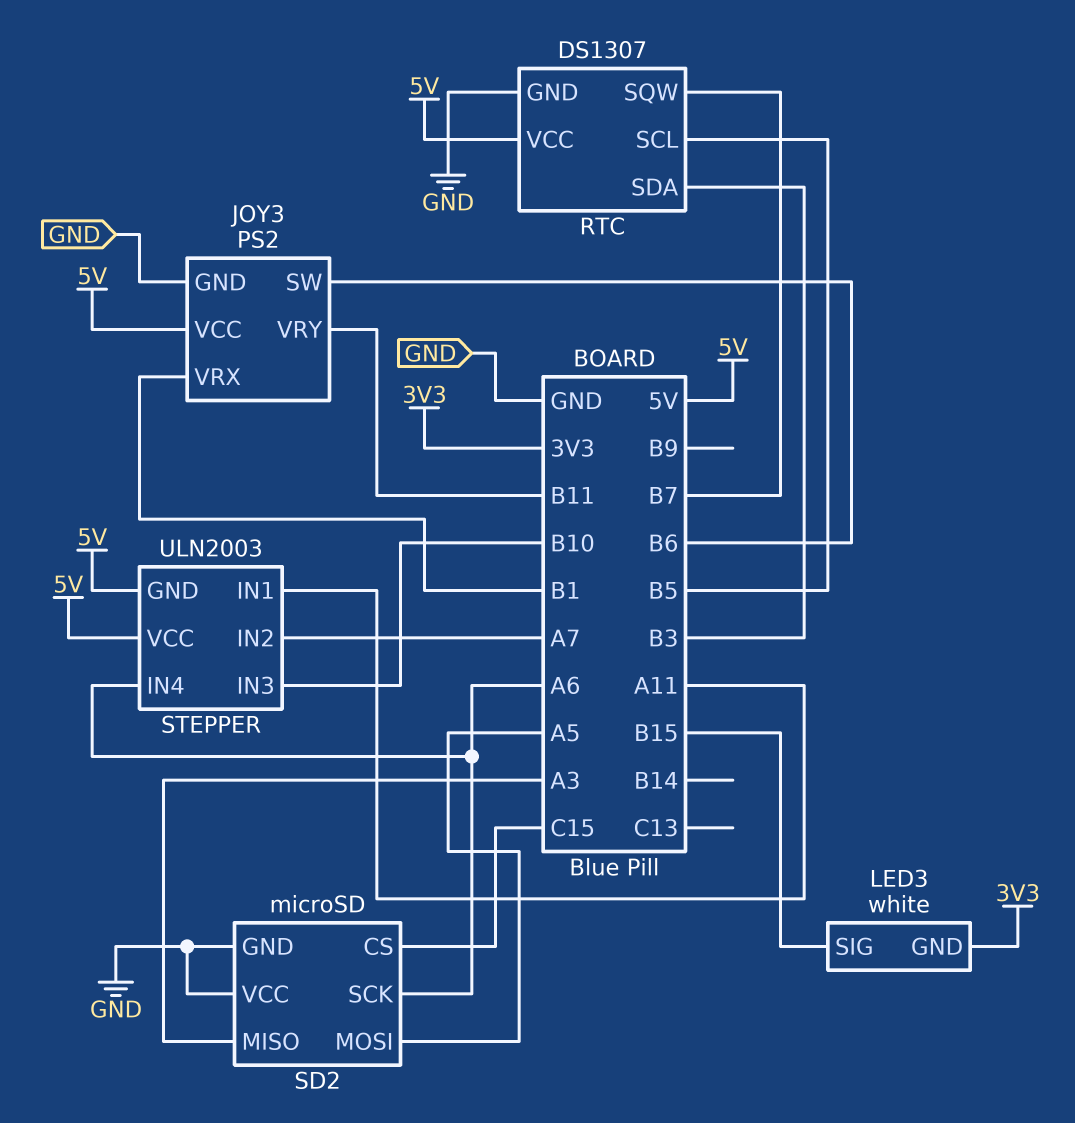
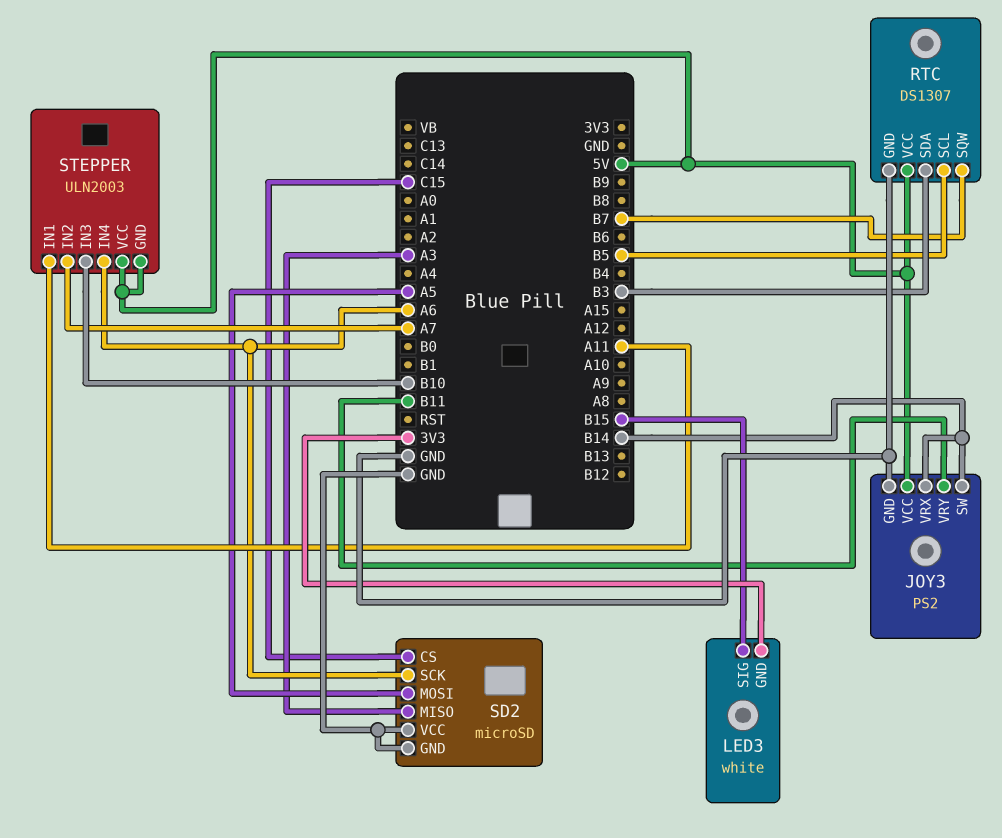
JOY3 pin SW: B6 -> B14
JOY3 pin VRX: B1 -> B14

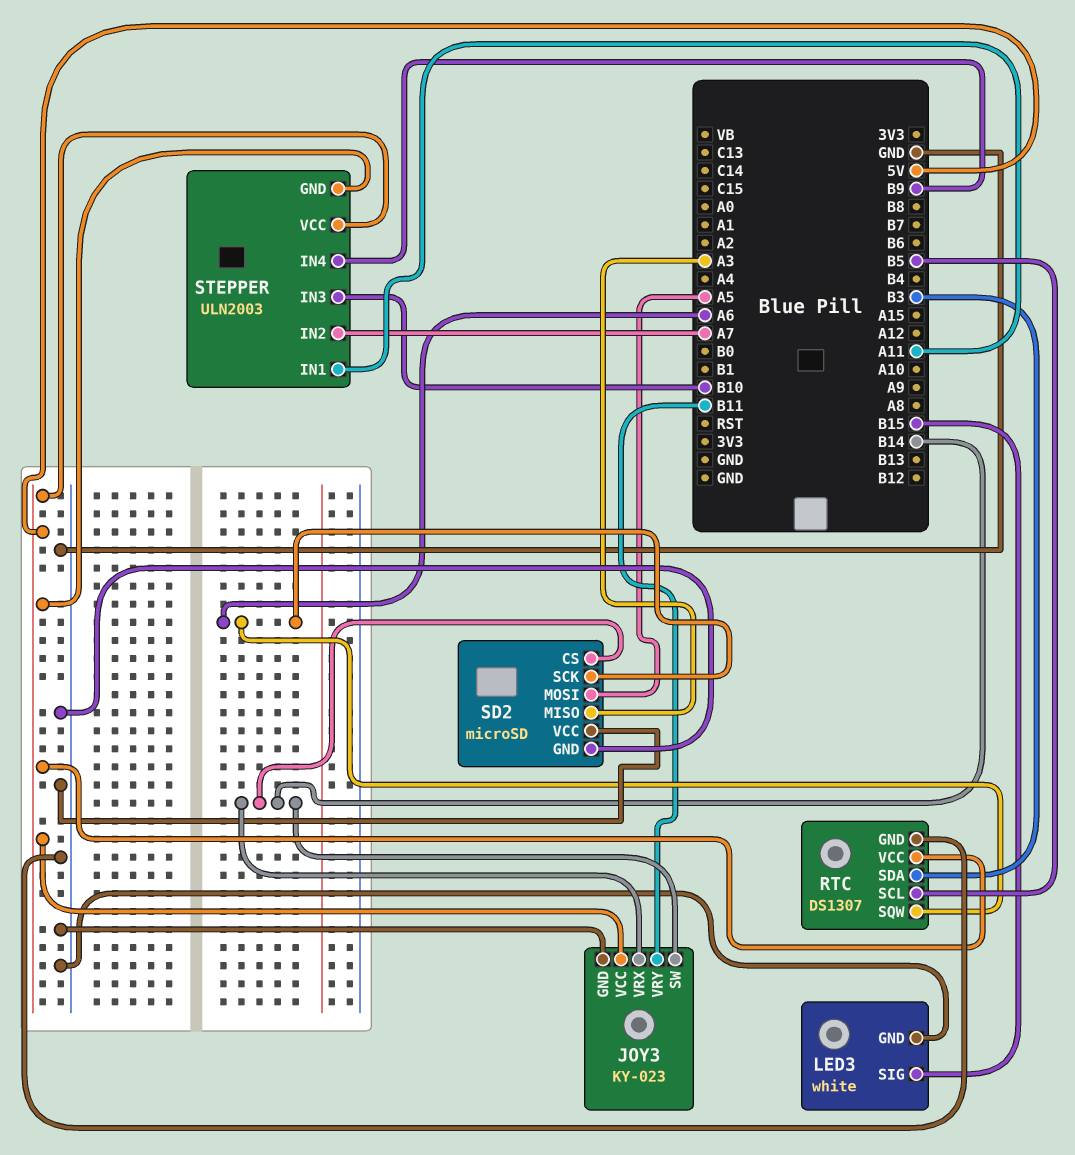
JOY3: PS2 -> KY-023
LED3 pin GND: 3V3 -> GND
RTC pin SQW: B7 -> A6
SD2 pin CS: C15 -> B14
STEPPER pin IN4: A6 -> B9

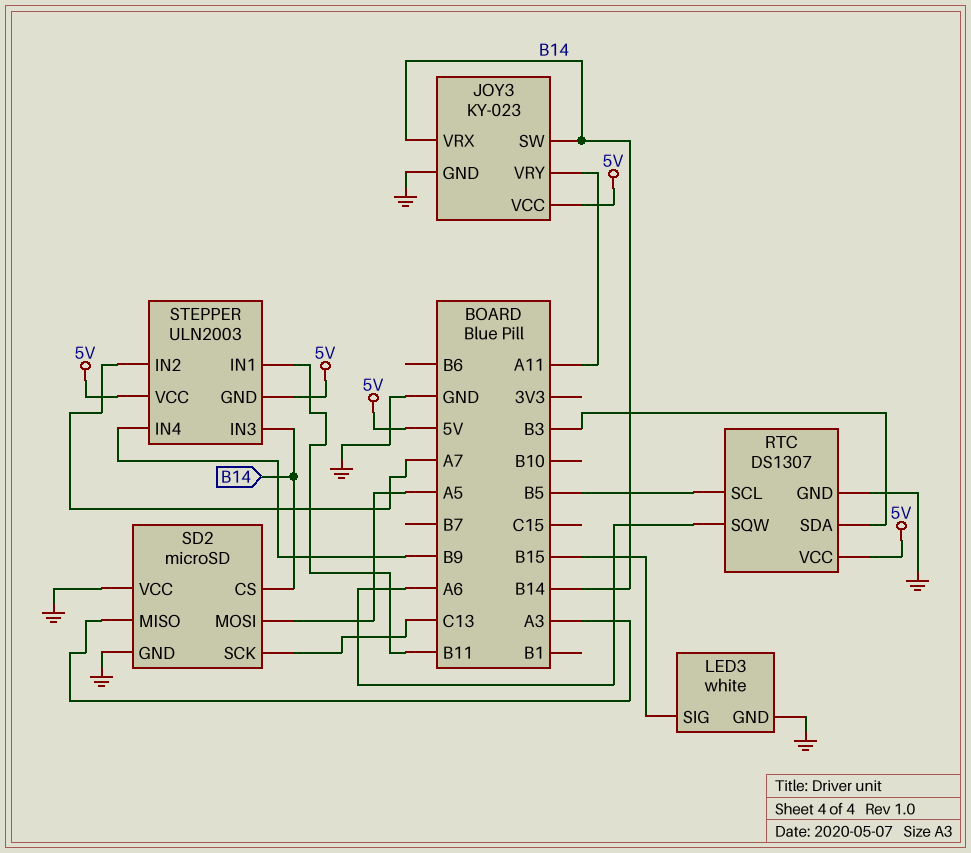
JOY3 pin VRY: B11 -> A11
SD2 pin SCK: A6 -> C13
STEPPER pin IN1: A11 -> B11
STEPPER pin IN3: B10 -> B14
========
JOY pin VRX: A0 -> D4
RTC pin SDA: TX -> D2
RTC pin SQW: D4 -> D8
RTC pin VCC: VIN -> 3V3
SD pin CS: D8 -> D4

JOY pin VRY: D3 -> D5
========
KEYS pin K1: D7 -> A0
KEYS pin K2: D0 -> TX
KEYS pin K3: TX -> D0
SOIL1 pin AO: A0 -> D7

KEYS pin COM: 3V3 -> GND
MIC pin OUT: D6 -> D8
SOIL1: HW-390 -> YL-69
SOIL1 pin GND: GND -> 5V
========
Problem |
Return exactly the lines of the material above, starting at the line containing "JOY3 pin VRX: B1 -> B14" and finishing at the line containing "STEPPER pin IN3: B10 -> B14", without any pictures.

Solved exercise |
JOY3 pin VRX: B1 -> B14

JOY3: PS2 -> KY-023
LED3 pin GND: 3V3 -> GND
RTC pin SQW: B7 -> A6
SD2 pin CS: C15 -> B14
STEPPER pin IN4: A6 -> B9

JOY3 pin VRY: B11 -> A11
SD2 pin SCK: A6 -> C13
STEPPER pin IN1: A11 -> B11
STEPPER pin IN3: B10 -> B14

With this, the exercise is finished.